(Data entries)

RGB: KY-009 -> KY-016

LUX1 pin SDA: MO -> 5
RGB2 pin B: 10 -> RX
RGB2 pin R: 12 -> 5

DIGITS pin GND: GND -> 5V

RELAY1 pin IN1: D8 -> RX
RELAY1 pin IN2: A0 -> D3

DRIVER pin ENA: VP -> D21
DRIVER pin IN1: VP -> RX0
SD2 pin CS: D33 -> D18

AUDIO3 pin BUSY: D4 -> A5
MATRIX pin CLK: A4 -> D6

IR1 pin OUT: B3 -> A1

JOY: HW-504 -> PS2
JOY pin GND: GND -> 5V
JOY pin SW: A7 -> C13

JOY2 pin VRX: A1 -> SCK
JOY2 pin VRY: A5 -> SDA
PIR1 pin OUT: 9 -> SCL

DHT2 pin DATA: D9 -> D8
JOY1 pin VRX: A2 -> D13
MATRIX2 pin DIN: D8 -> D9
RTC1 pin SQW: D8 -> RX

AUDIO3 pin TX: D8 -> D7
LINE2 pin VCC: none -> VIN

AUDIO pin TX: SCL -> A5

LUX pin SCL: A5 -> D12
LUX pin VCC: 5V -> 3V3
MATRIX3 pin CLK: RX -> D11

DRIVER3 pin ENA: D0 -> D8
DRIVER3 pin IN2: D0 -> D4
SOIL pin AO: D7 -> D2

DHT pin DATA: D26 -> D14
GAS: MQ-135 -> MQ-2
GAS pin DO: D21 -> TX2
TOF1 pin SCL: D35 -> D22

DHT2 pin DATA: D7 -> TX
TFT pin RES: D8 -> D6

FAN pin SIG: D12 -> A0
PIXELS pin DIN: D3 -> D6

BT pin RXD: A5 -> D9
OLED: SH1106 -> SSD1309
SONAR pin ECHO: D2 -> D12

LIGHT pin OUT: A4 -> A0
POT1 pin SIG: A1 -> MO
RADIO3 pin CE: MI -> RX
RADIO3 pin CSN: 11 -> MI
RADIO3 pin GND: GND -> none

» **EXERCISE AIM**
Write out again, exactly, the line containing "AUDIO pin TX: SCL -> A5" and every later line of the records. Omit the rest.

» **EXERCISE SOLUTION**
AUDIO pin TX: SCL -> A5

LUX pin SCL: A5 -> D12
LUX pin VCC: 5V -> 3V3
MATRIX3 pin CLK: RX -> D11

DRIVER3 pin ENA: D0 -> D8
DRIVER3 pin IN2: D0 -> D4
SOIL pin AO: D7 -> D2

DHT pin DATA: D26 -> D14
GAS: MQ-135 -> MQ-2
GAS pin DO: D21 -> TX2
TOF1 pin SCL: D35 -> D22

DHT2 pin DATA: D7 -> TX
TFT pin RES: D8 -> D6

FAN pin SIG: D12 -> A0
PIXELS pin DIN: D3 -> D6

BT pin RXD: A5 -> D9
OLED: SH1106 -> SSD1309
SONAR pin ECHO: D2 -> D12

LIGHT pin OUT: A4 -> A0
POT1 pin SIG: A1 -> MO
RADIO3 pin CE: MI -> RX
RADIO3 pin CSN: 11 -> MI
RADIO3 pin GND: GND -> none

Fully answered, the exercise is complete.